Records from a dataset

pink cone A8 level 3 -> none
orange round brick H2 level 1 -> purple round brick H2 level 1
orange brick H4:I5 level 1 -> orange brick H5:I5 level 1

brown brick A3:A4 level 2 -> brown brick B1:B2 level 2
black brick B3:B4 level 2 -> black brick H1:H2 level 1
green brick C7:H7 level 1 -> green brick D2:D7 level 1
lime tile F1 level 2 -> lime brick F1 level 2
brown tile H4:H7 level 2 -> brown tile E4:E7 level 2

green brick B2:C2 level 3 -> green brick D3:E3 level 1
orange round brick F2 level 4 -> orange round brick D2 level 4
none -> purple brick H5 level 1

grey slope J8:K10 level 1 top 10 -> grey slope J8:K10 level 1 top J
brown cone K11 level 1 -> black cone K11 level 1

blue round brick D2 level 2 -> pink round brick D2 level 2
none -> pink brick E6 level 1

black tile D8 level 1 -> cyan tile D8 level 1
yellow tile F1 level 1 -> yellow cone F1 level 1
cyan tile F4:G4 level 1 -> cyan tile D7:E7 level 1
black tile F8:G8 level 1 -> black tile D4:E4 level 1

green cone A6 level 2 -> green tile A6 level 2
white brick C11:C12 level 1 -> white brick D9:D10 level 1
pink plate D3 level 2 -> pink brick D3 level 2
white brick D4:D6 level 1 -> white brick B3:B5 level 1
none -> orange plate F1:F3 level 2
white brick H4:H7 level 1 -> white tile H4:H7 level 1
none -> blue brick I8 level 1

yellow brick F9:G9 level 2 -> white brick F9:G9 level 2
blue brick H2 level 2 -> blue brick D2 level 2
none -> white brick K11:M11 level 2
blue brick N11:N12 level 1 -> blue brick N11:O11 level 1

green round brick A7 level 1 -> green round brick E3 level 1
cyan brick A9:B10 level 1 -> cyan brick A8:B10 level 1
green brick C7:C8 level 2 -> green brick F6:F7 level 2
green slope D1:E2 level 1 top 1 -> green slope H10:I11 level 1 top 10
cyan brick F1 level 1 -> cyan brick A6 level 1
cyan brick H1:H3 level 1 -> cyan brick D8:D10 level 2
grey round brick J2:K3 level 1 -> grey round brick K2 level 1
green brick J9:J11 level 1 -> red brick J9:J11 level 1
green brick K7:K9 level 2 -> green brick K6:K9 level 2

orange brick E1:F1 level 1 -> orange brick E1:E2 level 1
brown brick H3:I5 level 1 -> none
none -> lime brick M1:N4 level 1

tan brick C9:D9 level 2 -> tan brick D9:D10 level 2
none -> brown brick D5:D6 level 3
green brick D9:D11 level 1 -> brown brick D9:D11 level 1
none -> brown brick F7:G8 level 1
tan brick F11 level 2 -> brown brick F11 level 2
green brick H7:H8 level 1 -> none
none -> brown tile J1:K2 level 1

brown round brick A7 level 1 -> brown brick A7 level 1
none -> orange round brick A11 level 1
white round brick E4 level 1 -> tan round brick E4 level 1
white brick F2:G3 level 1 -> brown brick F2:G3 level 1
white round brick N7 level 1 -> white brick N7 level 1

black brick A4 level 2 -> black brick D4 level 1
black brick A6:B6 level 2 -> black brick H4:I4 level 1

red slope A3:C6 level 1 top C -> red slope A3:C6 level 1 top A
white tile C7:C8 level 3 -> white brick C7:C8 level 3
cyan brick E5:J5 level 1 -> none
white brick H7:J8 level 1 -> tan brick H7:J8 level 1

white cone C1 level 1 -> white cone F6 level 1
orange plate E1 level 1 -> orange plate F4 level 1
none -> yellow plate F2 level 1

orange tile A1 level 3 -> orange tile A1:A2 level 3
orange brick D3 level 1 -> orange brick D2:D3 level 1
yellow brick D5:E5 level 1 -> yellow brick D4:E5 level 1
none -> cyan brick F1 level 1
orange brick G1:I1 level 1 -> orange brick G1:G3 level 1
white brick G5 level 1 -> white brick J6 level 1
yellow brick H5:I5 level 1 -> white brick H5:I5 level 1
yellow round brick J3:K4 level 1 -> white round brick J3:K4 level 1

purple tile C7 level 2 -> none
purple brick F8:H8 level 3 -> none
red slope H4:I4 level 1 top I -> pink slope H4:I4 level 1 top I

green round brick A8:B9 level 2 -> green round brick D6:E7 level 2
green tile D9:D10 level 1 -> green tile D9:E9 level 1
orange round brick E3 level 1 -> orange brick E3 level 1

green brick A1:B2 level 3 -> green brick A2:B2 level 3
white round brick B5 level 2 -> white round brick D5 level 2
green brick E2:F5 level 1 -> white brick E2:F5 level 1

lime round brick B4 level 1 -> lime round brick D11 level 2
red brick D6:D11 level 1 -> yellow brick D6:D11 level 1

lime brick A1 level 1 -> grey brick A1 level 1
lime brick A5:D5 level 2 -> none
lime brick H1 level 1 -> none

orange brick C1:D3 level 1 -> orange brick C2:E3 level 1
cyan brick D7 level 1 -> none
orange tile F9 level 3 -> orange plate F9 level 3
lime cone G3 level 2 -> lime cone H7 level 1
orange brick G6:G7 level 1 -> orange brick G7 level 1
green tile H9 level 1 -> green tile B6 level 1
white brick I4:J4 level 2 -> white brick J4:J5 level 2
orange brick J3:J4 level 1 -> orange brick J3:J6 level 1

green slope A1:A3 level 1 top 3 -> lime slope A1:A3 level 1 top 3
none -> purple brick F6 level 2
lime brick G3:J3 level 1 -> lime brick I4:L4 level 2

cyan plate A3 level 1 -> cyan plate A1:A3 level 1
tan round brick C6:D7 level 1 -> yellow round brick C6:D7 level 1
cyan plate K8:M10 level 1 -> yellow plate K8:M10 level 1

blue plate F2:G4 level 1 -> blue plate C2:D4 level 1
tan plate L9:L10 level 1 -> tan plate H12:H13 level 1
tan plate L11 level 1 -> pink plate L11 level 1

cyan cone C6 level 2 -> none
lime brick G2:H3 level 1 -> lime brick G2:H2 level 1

:: YOUR TASK ::
From the line containing "white round brick B5" through the last line of the records, output each line exactly and nothing more.

:: RESPONSE ::
white round brick B5 level 2 -> white round brick D5 level 2
green brick E2:F5 level 1 -> white brick E2:F5 level 1

lime round brick B4 level 1 -> lime round brick D11 level 2
red brick D6:D11 level 1 -> yellow brick D6:D11 level 1

lime brick A1 level 1 -> grey brick A1 level 1
lime brick A5:D5 level 2 -> none
lime brick H1 level 1 -> none

orange brick C1:D3 level 1 -> orange brick C2:E3 level 1
cyan brick D7 level 1 -> none
orange tile F9 level 3 -> orange plate F9 level 3
lime cone G3 level 2 -> lime cone H7 level 1
orange brick G6:G7 level 1 -> orange brick G7 level 1
green tile H9 level 1 -> green tile B6 level 1
white brick I4:J4 level 2 -> white brick J4:J5 level 2
orange brick J3:J4 level 1 -> orange brick J3:J6 level 1

green slope A1:A3 level 1 top 3 -> lime slope A1:A3 level 1 top 3
none -> purple brick F6 level 2
lime brick G3:J3 level 1 -> lime brick I4:L4 level 2

cyan plate A3 level 1 -> cyan plate A1:A3 level 1
tan round brick C6:D7 level 1 -> yellow round brick C6:D7 level 1
cyan plate K8:M10 level 1 -> yellow plate K8:M10 level 1

blue plate F2:G4 level 1 -> blue plate C2:D4 level 1
tan plate L9:L10 level 1 -> tan plate H12:H13 level 1
tan plate L11 level 1 -> pink plate L11 level 1

cyan cone C6 level 2 -> none
lime brick G2:H3 level 1 -> lime brick G2:H2 level 1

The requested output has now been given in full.